What the task asks: Scan the listing below and copy every line holding "spray".
#### The input ####
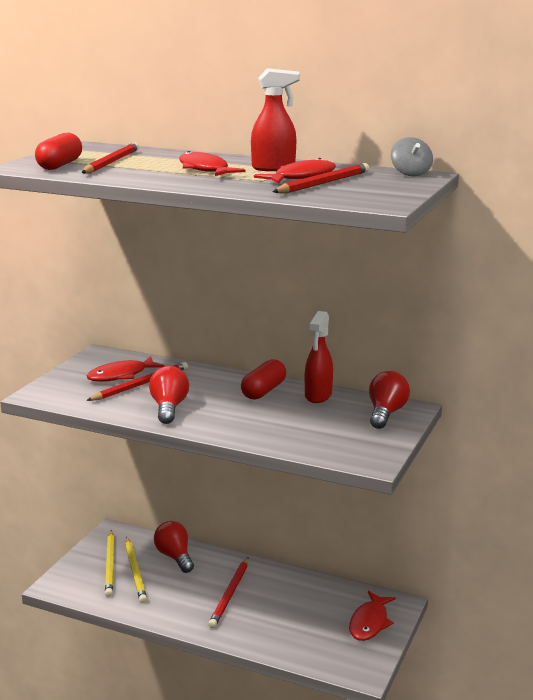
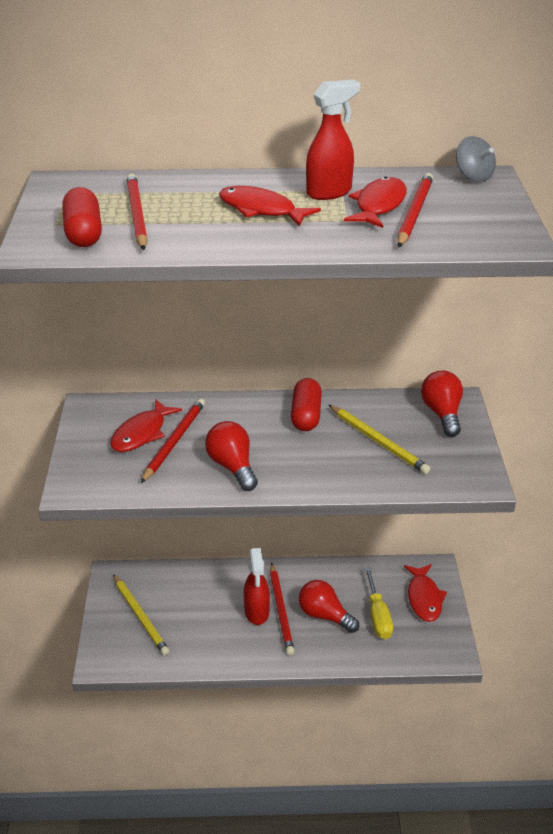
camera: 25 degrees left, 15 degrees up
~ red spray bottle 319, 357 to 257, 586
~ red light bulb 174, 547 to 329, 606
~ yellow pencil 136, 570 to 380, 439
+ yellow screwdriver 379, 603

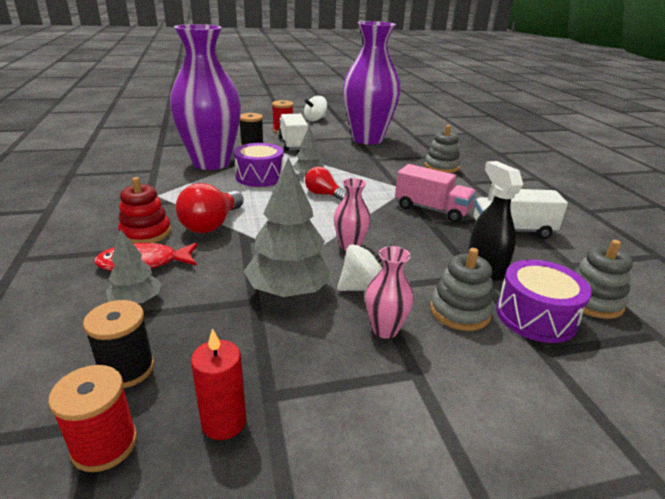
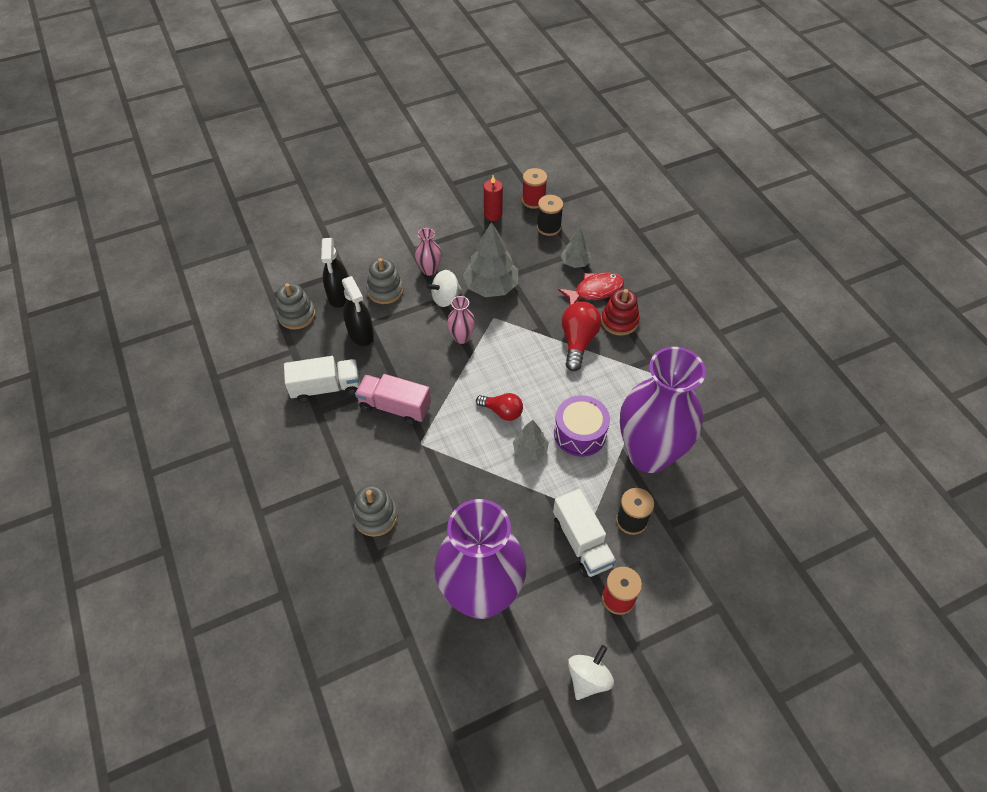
camera: 170 degrees right, 25 degrees up
~ purple drum 544, 301 to black spray bottle 334, 273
####
Solution:
~ red spray bottle 319, 357 to 257, 586
~ purple drum 544, 301 to black spray bottle 334, 273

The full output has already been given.